PROBLEM DETAILS — When every entry has been read, print each one back exactly.

··· MATERIAL FOR THE TASK ···

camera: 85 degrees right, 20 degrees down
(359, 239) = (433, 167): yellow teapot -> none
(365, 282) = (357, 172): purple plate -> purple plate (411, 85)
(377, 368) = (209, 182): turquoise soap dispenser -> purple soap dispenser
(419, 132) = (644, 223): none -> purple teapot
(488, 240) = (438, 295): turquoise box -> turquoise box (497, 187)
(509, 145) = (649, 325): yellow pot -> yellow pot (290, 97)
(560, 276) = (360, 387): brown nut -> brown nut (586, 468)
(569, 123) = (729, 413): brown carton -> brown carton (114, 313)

···

SOLUTION FOR THIS TASK —
camera: 85 degrees right, 20 degrees down
(359, 239) = (433, 167): yellow teapot -> none
(365, 282) = (357, 172): purple plate -> purple plate (411, 85)
(377, 368) = (209, 182): turquoise soap dispenser -> purple soap dispenser
(419, 132) = (644, 223): none -> purple teapot
(488, 240) = (438, 295): turquoise box -> turquoise box (497, 187)
(509, 145) = (649, 325): yellow pot -> yellow pot (290, 97)
(560, 276) = (360, 387): brown nut -> brown nut (586, 468)
(569, 123) = (729, 413): brown carton -> brown carton (114, 313)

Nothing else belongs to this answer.